> _Aim_: Print verbatim the stretch of the entries below from the line containing "blue star: rotated" through the final line of the entries.

> _Recorded data_:
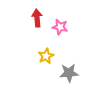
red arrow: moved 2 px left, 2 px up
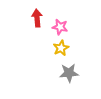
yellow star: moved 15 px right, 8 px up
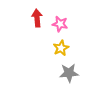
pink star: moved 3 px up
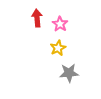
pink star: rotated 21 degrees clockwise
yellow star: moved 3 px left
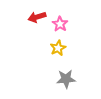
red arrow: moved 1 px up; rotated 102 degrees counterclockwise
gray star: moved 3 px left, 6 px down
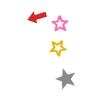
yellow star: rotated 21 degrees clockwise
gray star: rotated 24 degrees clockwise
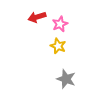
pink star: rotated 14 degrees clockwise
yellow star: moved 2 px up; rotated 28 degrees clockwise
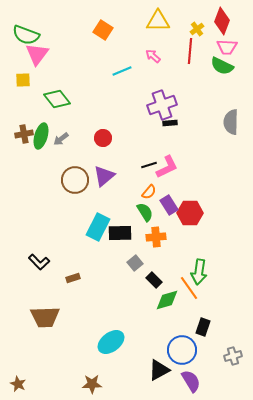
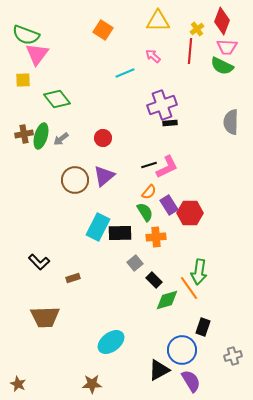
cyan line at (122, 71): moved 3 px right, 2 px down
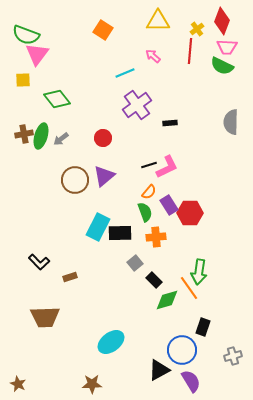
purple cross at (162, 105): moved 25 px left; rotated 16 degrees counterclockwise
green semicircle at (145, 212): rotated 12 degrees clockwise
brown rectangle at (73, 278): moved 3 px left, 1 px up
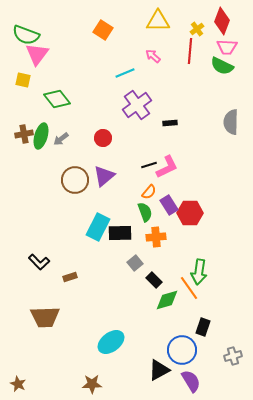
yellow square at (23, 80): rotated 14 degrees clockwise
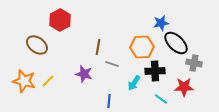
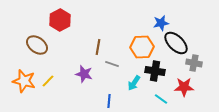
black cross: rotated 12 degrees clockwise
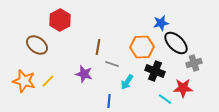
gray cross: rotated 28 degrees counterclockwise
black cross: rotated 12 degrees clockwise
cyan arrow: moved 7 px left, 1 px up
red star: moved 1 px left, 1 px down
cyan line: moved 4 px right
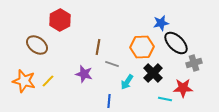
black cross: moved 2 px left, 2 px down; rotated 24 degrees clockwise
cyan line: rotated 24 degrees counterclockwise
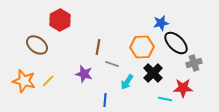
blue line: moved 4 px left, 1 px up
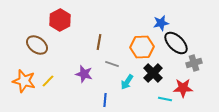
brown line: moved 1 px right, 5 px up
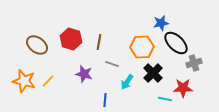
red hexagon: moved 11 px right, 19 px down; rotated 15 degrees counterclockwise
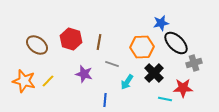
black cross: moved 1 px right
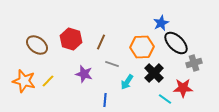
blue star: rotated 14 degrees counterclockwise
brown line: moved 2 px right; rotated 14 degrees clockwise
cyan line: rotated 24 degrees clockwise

> _Task solution_:
blue star: rotated 14 degrees counterclockwise
brown line: moved 2 px right; rotated 14 degrees clockwise
cyan line: rotated 24 degrees clockwise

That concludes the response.